Write the records out again exactly, leaving no images in.

-- Input --
####################
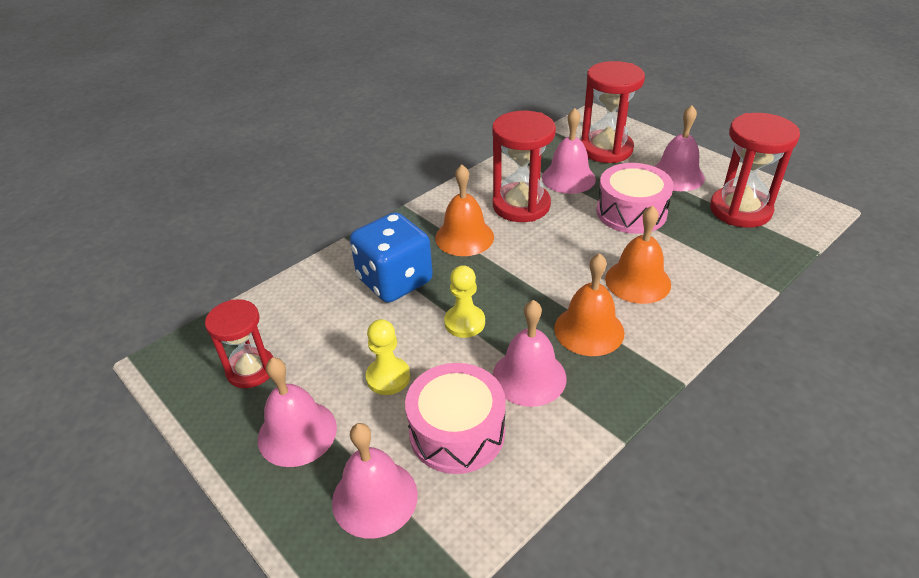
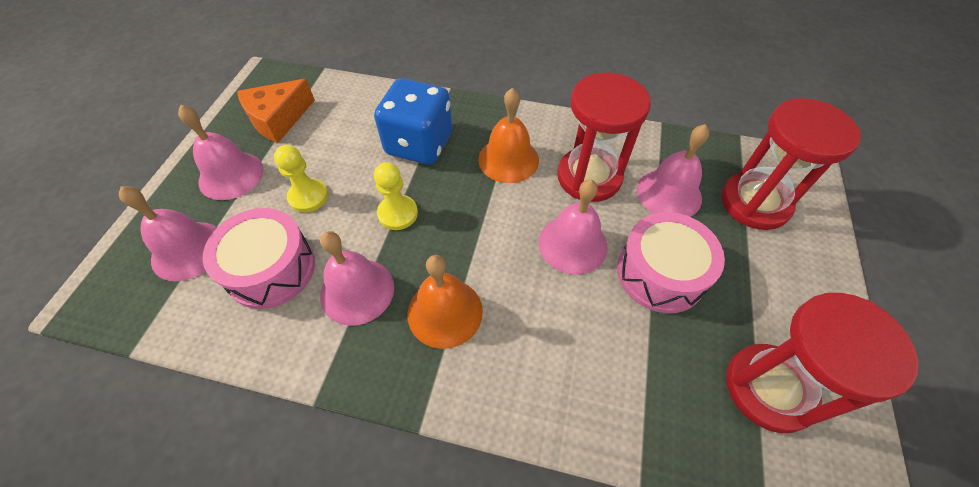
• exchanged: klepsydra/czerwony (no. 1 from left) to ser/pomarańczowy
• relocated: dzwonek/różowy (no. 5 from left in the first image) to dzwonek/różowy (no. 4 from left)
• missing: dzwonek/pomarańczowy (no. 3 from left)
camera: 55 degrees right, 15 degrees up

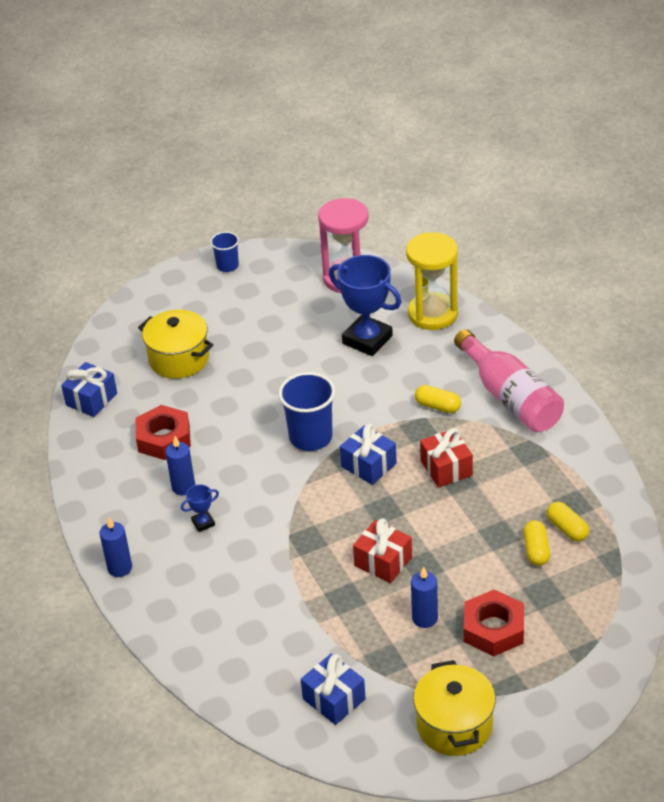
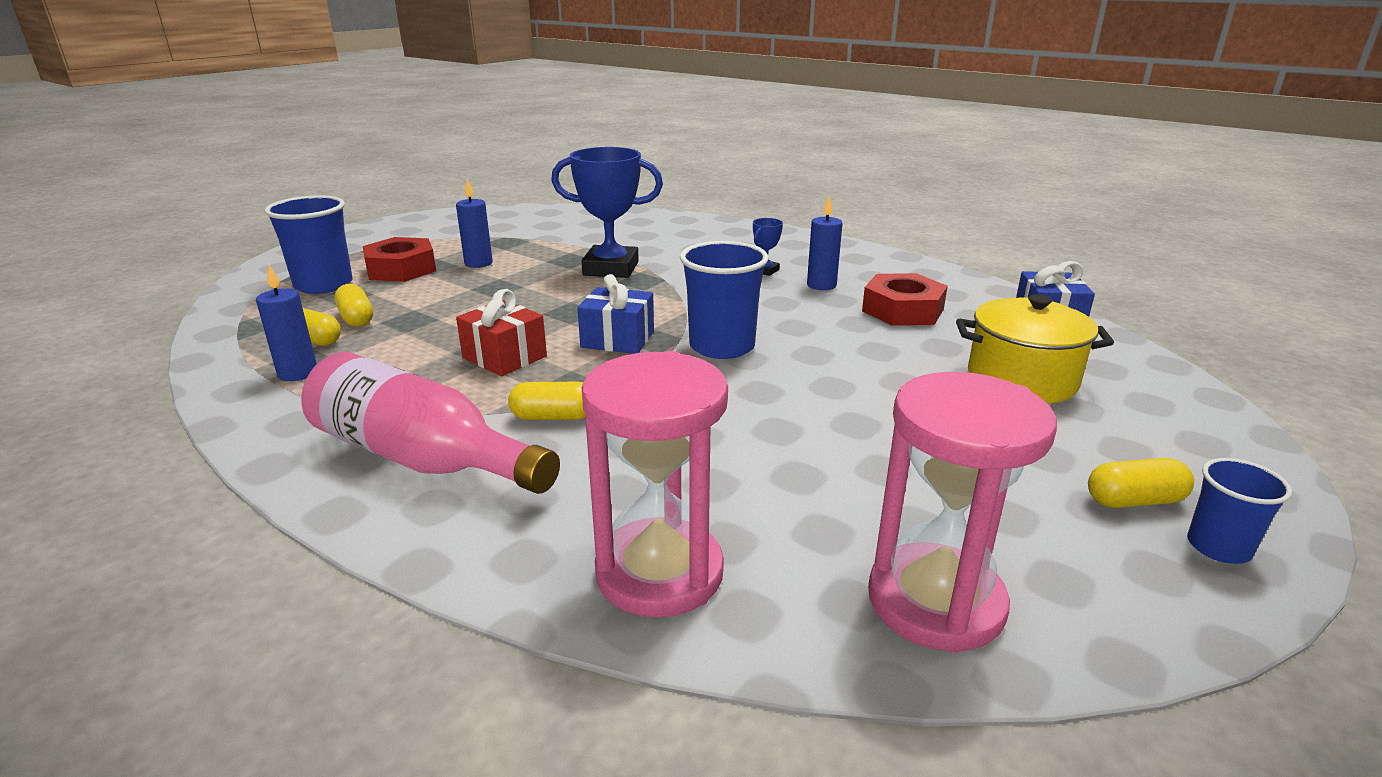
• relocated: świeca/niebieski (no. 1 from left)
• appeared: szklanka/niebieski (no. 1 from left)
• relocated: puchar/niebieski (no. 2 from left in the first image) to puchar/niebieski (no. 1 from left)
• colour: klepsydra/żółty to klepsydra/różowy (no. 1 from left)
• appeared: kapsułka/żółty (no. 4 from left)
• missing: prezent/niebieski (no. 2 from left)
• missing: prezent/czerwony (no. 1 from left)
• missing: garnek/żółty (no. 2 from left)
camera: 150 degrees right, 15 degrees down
####################
-- Written answer --
• exchanged: klepsydra/czerwony (no. 1 from left) to ser/pomarańczowy
• relocated: dzwonek/różowy (no. 5 from left in the first image) to dzwonek/różowy (no. 4 from left)
• missing: dzwonek/pomarańczowy (no. 3 from left)
camera: 55 degrees right, 15 degrees up

• relocated: świeca/niebieski (no. 1 from left)
• appeared: szklanka/niebieski (no. 1 from left)
• relocated: puchar/niebieski (no. 2 from left in the first image) to puchar/niebieski (no. 1 from left)
• colour: klepsydra/żółty to klepsydra/różowy (no. 1 from left)
• appeared: kapsułka/żółty (no. 4 from left)
• missing: prezent/niebieski (no. 2 from left)
• missing: prezent/czerwony (no. 1 from left)
• missing: garnek/żółty (no. 2 from left)
camera: 150 degrees right, 15 degrees down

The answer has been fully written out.